RECORDED DATA:
Segment Open

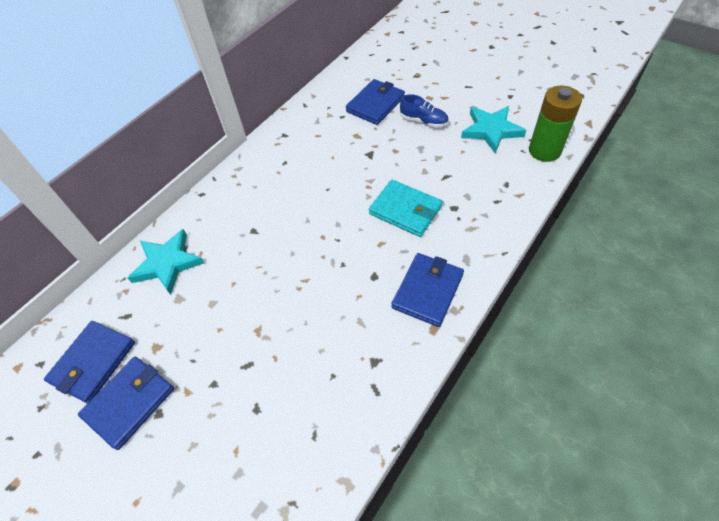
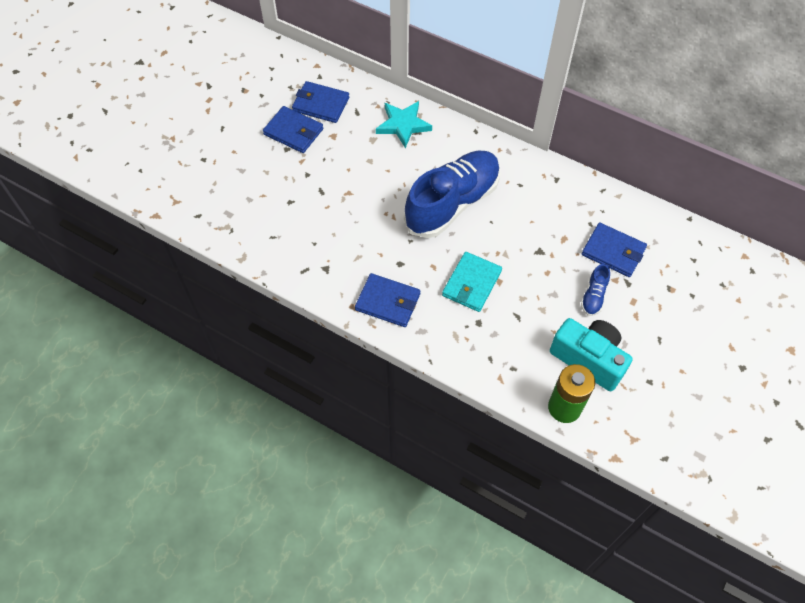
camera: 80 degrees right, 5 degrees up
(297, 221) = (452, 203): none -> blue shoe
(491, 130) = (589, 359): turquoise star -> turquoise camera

Segment Closed
Segment Open

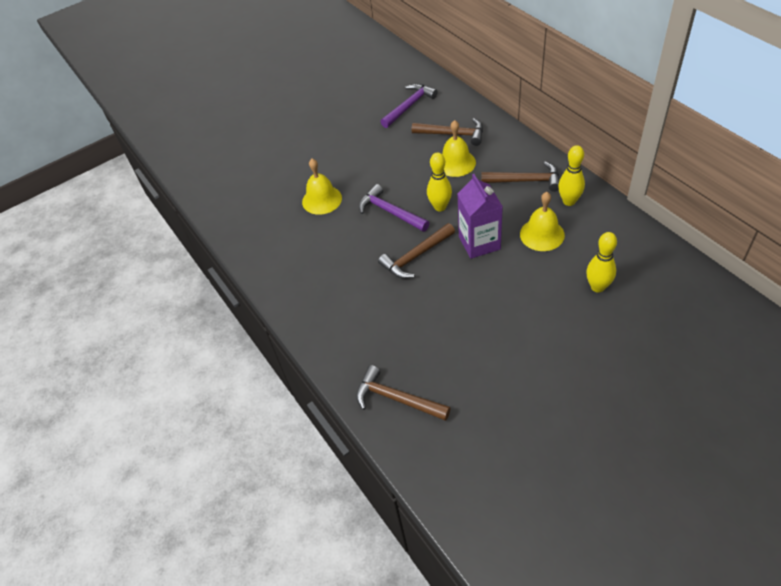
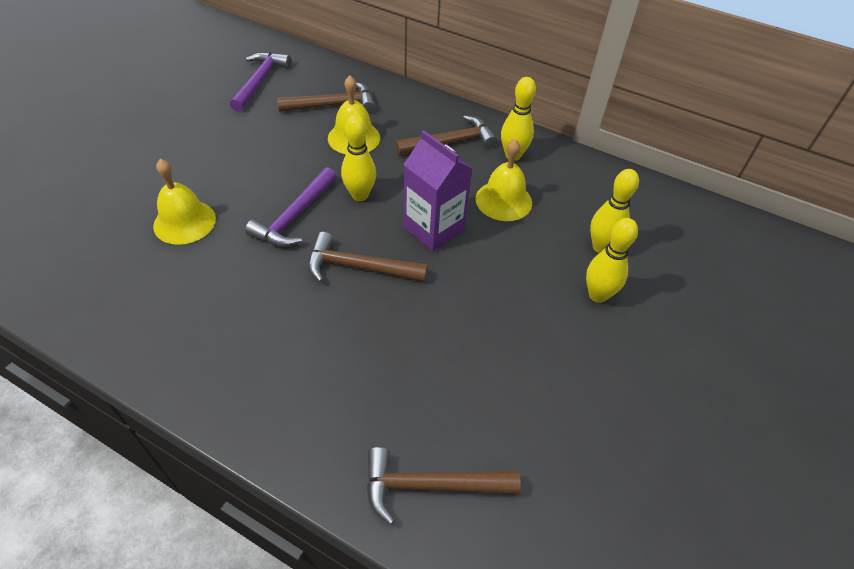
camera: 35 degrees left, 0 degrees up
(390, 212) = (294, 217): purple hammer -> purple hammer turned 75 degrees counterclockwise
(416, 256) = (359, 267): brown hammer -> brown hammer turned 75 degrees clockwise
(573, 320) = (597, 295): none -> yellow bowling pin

Segment Closed

Reproduce, exactly as they stand in the data above, the lines from the one that holds "camera: 35 degrees left, 0 degrees up" to the one that holds "(573, 320) = (597, 295): none", inclusive.

camera: 35 degrees left, 0 degrees up
(390, 212) = (294, 217): purple hammer -> purple hammer turned 75 degrees counterclockwise
(416, 256) = (359, 267): brown hammer -> brown hammer turned 75 degrees clockwise
(573, 320) = (597, 295): none -> yellow bowling pin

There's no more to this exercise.